Please reproduce the material below word for word, with every line unchanged.

EXTRACTED ENTRIES:
#####

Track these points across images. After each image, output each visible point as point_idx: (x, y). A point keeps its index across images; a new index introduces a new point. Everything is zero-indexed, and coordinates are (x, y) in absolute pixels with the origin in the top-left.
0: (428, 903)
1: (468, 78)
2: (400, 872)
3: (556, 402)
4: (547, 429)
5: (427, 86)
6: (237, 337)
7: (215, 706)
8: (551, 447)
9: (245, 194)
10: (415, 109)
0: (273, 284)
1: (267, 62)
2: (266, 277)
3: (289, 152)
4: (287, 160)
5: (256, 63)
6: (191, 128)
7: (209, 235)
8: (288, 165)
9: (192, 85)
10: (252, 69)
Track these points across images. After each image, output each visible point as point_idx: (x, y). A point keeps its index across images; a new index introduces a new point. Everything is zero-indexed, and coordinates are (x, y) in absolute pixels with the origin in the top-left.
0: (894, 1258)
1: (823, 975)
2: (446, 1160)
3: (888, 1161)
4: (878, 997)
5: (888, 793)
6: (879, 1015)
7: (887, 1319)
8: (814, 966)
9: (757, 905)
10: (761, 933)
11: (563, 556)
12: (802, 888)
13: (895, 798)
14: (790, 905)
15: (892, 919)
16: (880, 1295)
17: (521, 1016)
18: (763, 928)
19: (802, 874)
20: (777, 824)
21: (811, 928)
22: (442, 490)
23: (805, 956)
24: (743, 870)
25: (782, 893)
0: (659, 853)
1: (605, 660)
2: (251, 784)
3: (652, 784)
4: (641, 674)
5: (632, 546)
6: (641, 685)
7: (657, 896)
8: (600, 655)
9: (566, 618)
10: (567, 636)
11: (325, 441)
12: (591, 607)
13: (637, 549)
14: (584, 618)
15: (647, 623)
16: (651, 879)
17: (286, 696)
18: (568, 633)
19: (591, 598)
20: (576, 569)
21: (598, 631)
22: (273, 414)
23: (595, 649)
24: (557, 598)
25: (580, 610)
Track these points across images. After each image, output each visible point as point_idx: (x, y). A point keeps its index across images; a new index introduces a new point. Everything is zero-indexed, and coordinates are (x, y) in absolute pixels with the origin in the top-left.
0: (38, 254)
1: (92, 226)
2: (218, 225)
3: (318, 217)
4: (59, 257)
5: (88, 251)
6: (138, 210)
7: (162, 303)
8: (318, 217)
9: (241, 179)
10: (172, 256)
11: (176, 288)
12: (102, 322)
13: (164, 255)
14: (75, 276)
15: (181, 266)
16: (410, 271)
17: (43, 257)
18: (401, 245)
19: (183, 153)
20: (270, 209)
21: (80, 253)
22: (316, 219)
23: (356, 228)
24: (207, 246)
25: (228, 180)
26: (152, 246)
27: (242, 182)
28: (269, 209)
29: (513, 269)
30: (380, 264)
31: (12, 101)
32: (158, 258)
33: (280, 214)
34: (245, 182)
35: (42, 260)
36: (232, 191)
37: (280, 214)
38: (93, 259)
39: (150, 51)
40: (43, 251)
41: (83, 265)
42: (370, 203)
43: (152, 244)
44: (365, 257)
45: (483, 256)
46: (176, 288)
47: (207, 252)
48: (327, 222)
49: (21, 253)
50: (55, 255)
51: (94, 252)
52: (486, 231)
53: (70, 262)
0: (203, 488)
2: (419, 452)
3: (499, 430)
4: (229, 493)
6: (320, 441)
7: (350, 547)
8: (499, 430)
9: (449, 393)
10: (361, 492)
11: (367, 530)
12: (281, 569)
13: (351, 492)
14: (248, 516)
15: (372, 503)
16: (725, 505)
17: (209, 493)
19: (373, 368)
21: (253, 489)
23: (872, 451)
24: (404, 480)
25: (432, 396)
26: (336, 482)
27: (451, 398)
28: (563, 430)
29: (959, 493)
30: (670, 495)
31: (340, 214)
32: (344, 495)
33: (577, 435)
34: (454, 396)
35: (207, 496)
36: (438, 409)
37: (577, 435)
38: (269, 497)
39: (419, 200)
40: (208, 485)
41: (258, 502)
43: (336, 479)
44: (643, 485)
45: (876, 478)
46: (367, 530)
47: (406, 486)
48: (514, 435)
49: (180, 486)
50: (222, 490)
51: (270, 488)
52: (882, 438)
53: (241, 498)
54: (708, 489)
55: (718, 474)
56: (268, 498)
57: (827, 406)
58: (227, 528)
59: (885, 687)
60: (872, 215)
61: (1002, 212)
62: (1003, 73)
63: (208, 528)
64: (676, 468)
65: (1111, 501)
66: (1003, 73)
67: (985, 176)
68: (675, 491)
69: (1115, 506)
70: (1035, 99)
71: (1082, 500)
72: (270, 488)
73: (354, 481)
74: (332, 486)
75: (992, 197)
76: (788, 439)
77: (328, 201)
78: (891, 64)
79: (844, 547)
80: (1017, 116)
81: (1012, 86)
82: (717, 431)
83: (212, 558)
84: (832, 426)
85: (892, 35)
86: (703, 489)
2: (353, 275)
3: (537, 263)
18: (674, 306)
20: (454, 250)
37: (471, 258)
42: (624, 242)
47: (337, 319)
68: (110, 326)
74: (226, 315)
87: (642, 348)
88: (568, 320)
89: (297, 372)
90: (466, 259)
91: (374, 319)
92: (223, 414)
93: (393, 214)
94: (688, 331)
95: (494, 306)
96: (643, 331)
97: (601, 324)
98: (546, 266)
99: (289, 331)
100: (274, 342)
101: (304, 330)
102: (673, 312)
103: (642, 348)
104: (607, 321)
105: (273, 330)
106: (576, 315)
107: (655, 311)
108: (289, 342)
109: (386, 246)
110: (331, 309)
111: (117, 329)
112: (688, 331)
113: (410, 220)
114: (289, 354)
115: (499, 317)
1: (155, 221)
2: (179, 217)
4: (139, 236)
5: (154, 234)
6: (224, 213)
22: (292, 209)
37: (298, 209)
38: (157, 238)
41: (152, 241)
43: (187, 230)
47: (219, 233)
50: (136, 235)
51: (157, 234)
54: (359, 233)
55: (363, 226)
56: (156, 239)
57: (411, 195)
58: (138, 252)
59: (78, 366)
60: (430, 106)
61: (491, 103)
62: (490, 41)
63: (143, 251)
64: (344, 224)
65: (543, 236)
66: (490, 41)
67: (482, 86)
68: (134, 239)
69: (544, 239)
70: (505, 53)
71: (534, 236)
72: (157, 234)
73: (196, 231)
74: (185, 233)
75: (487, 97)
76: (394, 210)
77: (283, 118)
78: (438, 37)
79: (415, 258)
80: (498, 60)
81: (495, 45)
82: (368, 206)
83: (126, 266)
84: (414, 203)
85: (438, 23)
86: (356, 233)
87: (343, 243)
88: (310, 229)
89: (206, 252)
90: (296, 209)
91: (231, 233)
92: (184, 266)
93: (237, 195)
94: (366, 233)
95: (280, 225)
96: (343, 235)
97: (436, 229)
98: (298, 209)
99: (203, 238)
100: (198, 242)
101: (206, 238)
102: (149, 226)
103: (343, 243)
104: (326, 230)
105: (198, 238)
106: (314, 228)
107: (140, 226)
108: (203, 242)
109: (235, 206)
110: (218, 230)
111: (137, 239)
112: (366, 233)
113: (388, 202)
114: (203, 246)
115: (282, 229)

#####

OUTPUT:
Track these points across images. After each image, output each visible point as point_idx: (x, y). A point keeps its index across images; a new index introduces a new point. Everything is zero-indexed, and coordinates are (x, y) in absolute pixels with the origin in the top-left.
0: (428, 903)
1: (468, 78)
2: (400, 872)
3: (556, 402)
4: (547, 429)
5: (427, 86)
6: (237, 337)
7: (215, 706)
8: (551, 447)
9: (245, 194)
10: (415, 109)
0: (273, 284)
1: (267, 62)
2: (266, 277)
3: (289, 152)
4: (287, 160)
5: (256, 63)
6: (191, 128)
7: (209, 235)
8: (288, 165)
9: (192, 85)
10: (252, 69)
Track these points across images. After each image, output each visible point as point_idx: (x, y). A point keeps its index across images; a new index introduces a new point. Everything is zero-indexed, and coordinates are (x, y) in absolute pixels with the origin in the top-left.
0: (894, 1258)
1: (823, 975)
2: (446, 1160)
3: (888, 1161)
4: (878, 997)
5: (888, 793)
6: (879, 1015)
7: (887, 1319)
8: (814, 966)
9: (757, 905)
10: (761, 933)
11: (563, 556)
12: (802, 888)
13: (895, 798)
14: (790, 905)
15: (892, 919)
16: (880, 1295)
17: (521, 1016)
18: (763, 928)
19: (802, 874)
20: (777, 824)
21: (811, 928)
22: (442, 490)
23: (805, 956)
24: (743, 870)
25: (782, 893)
0: (659, 853)
1: (605, 660)
2: (251, 784)
3: (652, 784)
4: (641, 674)
5: (632, 546)
6: (641, 685)
7: (657, 896)
8: (600, 655)
9: (566, 618)
10: (567, 636)
11: (325, 441)
12: (591, 607)
13: (637, 549)
14: (584, 618)
15: (647, 623)
16: (651, 879)
17: (286, 696)
18: (568, 633)
19: (591, 598)
20: (576, 569)
21: (598, 631)
22: (273, 414)
23: (595, 649)
24: (557, 598)
25: (580, 610)
Track these points across images. After each image, output each visible point as point_idx: (x, y). A point keeps its index across images; a new index introduces a new point. Everything is zero-indexed, and coordinates are (x, y) in absolute pixels with the origin in the top-left.
0: (38, 254)
1: (92, 226)
2: (218, 225)
3: (318, 217)
4: (59, 257)
5: (88, 251)
6: (138, 210)
7: (162, 303)
8: (318, 217)
9: (241, 179)
10: (172, 256)
11: (176, 288)
12: (102, 322)
13: (164, 255)
14: (75, 276)
15: (181, 266)
16: (410, 271)
17: (43, 257)
18: (401, 245)
19: (183, 153)
20: (270, 209)
21: (80, 253)
22: (316, 219)
23: (356, 228)
24: (207, 246)
25: (228, 180)
26: (152, 246)
27: (242, 182)
28: (269, 209)
29: (513, 269)
30: (380, 264)
31: (12, 101)
32: (158, 258)
33: (280, 214)
34: (245, 182)
35: (42, 260)
36: (232, 191)
37: (280, 214)
38: (93, 259)
39: (150, 51)
40: (43, 251)
41: (83, 265)
42: (370, 203)
43: (152, 244)
44: (365, 257)
45: (483, 256)
46: (176, 288)
47: (207, 252)
48: (327, 222)
49: (21, 253)
50: (55, 255)
51: (94, 252)
52: (486, 231)
53: (70, 262)
0: (203, 488)
2: (419, 452)
3: (499, 430)
4: (229, 493)
6: (320, 441)
7: (350, 547)
8: (499, 430)
9: (449, 393)
10: (361, 492)
11: (367, 530)
12: (281, 569)
13: (351, 492)
14: (248, 516)
15: (372, 503)
16: (725, 505)
17: (209, 493)
19: (373, 368)
21: (253, 489)
23: (872, 451)
24: (404, 480)
25: (432, 396)
26: (336, 482)
27: (451, 398)
28: (563, 430)
29: (959, 493)
30: (670, 495)
31: (340, 214)
32: (344, 495)
33: (577, 435)
34: (454, 396)
35: (207, 496)
36: (438, 409)
37: (577, 435)
38: (269, 497)
39: (419, 200)
40: (208, 485)
41: (258, 502)
43: (336, 479)
44: (643, 485)
45: (876, 478)
46: (367, 530)
47: (406, 486)
48: (514, 435)
49: (180, 486)
50: (222, 490)
51: (270, 488)
52: (882, 438)
53: (241, 498)
54: (708, 489)
55: (718, 474)
56: (268, 498)
57: (827, 406)
58: (227, 528)
59: (885, 687)
60: (872, 215)
61: (1002, 212)
62: (1003, 73)
63: (208, 528)
64: (676, 468)
65: (1111, 501)
66: (1003, 73)
67: (985, 176)
68: (675, 491)
69: (1115, 506)
70: (1035, 99)
71: (1082, 500)
72: (270, 488)
73: (354, 481)
74: (332, 486)
75: (992, 197)
76: (788, 439)
77: (328, 201)
78: (891, 64)
79: (844, 547)
80: (1017, 116)
81: (1012, 86)
82: (717, 431)
83: (212, 558)
84: (832, 426)
85: (892, 35)
86: (703, 489)
2: (353, 275)
3: (537, 263)
18: (674, 306)
20: (454, 250)
37: (471, 258)
42: (624, 242)
47: (337, 319)
68: (110, 326)
74: (226, 315)
87: (642, 348)
88: (568, 320)
89: (297, 372)
90: (466, 259)
91: (374, 319)
92: (223, 414)
93: (393, 214)
94: (688, 331)
95: (494, 306)
96: (643, 331)
97: (601, 324)
98: (546, 266)
99: (289, 331)
100: (274, 342)
101: (304, 330)
102: (673, 312)
103: (642, 348)
104: (607, 321)
105: (273, 330)
106: (576, 315)
107: (655, 311)
108: (289, 342)
109: (386, 246)
110: (331, 309)
111: (117, 329)
112: (688, 331)
113: (410, 220)
114: (289, 354)
115: (499, 317)
1: (155, 221)
2: (179, 217)
4: (139, 236)
5: (154, 234)
6: (224, 213)
22: (292, 209)
37: (298, 209)
38: (157, 238)
41: (152, 241)
43: (187, 230)
47: (219, 233)
50: (136, 235)
51: (157, 234)
54: (359, 233)
55: (363, 226)
56: (156, 239)
57: (411, 195)
58: (138, 252)
59: (78, 366)
60: (430, 106)
61: (491, 103)
62: (490, 41)
63: (143, 251)
64: (344, 224)
65: (543, 236)
66: (490, 41)
67: (482, 86)
68: (134, 239)
69: (544, 239)
70: (505, 53)
71: (534, 236)
72: (157, 234)
73: (196, 231)
74: (185, 233)
75: (487, 97)
76: (394, 210)
77: (283, 118)
78: (438, 37)
79: (415, 258)
80: (498, 60)
81: (495, 45)
82: (368, 206)
83: (126, 266)
84: (414, 203)
85: (438, 23)
86: (356, 233)
87: (343, 243)
88: (310, 229)
89: (206, 252)
90: (296, 209)
91: (231, 233)
92: (184, 266)
93: (237, 195)
94: (366, 233)
95: (280, 225)
96: (343, 235)
97: (436, 229)
98: (298, 209)
99: (203, 238)
100: (198, 242)
101: (206, 238)
102: (149, 226)
103: (343, 243)
104: (326, 230)
105: (198, 238)
106: (314, 228)
107: (140, 226)
108: (203, 242)
109: (235, 206)
110: (218, 230)
111: (137, 239)
112: (366, 233)
113: (388, 202)
114: (203, 246)
115: (282, 229)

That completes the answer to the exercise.